● Stored data
=== Section Start ===

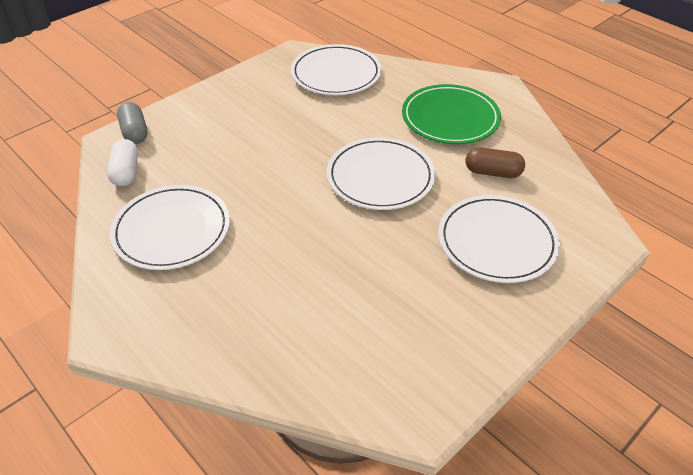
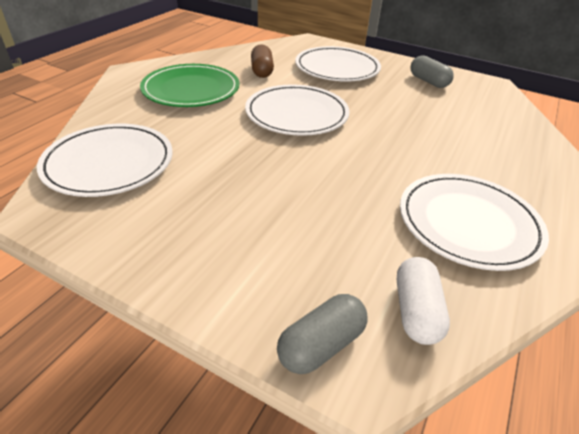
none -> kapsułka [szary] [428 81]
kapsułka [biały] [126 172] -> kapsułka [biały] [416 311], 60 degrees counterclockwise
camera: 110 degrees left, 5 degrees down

=== Section End ===

● The task
Exact retyping is required: the line with "kapsułka [biały] [126" through the end of the data, both ends included, and no other line.

● Written answer
kapsułka [biały] [126 172] -> kapsułka [biały] [416 311], 60 degrees counterclockwise
camera: 110 degrees left, 5 degrees down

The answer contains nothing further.